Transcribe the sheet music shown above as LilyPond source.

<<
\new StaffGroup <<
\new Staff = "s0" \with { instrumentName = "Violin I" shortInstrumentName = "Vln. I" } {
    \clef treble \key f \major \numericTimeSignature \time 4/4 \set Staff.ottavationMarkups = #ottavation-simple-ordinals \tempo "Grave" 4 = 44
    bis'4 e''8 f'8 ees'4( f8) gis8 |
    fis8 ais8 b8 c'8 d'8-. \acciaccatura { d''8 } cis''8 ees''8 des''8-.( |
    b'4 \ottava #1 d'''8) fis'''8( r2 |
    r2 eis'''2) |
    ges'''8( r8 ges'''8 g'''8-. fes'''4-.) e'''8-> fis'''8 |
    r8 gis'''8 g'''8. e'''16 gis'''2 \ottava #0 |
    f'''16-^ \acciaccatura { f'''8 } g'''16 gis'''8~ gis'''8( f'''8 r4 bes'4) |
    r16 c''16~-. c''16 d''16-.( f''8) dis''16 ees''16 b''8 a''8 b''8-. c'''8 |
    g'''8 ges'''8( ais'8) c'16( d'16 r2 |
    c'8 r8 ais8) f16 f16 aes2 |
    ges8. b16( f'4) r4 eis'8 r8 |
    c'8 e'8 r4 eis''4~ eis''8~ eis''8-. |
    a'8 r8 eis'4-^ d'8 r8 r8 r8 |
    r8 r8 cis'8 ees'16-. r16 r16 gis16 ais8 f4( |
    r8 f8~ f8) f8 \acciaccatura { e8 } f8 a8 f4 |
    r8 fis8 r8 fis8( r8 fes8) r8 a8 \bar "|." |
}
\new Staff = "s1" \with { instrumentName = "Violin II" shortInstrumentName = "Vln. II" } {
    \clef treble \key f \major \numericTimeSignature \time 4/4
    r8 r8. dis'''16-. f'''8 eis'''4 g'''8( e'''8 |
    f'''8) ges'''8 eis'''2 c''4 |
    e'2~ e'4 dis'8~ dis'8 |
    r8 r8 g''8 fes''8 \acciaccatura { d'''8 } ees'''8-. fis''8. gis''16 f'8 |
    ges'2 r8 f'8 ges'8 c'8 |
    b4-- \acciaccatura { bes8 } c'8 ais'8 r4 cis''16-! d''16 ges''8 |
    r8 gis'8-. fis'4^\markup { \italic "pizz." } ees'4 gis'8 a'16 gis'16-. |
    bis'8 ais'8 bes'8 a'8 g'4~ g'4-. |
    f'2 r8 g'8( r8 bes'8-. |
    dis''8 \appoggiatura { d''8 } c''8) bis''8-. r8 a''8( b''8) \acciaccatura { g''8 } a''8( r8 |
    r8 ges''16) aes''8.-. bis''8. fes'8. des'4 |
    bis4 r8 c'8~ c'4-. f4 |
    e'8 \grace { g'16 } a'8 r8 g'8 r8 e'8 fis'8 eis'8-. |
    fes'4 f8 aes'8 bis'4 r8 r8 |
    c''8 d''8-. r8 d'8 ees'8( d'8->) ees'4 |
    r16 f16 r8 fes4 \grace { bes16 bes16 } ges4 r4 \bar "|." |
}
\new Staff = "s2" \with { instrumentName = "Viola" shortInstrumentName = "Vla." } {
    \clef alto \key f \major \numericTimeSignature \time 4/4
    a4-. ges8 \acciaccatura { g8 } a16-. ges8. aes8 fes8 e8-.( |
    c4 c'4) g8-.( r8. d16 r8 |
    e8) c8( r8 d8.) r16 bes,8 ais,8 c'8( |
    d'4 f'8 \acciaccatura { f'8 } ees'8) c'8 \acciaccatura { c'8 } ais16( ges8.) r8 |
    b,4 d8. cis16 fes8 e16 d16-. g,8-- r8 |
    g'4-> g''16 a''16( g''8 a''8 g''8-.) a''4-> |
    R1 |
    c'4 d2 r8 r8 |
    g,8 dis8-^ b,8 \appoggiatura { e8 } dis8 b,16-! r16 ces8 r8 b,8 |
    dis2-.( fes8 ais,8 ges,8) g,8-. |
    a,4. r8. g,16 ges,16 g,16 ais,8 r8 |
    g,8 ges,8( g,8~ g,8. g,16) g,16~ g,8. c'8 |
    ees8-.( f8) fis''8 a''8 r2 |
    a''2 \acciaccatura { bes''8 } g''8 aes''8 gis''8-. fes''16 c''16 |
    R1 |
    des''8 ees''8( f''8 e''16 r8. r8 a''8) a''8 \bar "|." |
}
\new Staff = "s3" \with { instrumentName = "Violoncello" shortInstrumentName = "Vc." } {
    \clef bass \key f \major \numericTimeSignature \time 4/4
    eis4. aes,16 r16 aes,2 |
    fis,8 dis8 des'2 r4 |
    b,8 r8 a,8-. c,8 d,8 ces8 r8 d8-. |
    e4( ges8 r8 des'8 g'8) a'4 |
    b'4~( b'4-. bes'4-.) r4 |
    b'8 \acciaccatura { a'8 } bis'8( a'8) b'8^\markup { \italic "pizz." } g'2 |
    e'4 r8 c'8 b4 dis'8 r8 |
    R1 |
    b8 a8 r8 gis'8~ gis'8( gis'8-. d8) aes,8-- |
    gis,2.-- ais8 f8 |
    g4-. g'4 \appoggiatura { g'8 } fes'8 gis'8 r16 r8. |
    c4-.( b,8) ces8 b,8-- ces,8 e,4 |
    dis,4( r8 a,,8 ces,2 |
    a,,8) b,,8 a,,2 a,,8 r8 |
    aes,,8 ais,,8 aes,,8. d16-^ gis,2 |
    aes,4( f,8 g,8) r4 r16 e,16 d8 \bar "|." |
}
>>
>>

※ ※ ※

Written instruction —
Find each line in the listing above that contains the string "time" and copy those lines.

Result for this exercise —
    \clef treble \key f \major \numericTimeSignature \time 4/4 \set Staff.ottavationMarkups = #ottavation-simple-ordinals \tempo "Grave" 4 = 44
    \clef treble \key f \major \numericTimeSignature \time 4/4
    \clef alto \key f \major \numericTimeSignature \time 4/4
    \clef bass \key f \major \numericTimeSignature \time 4/4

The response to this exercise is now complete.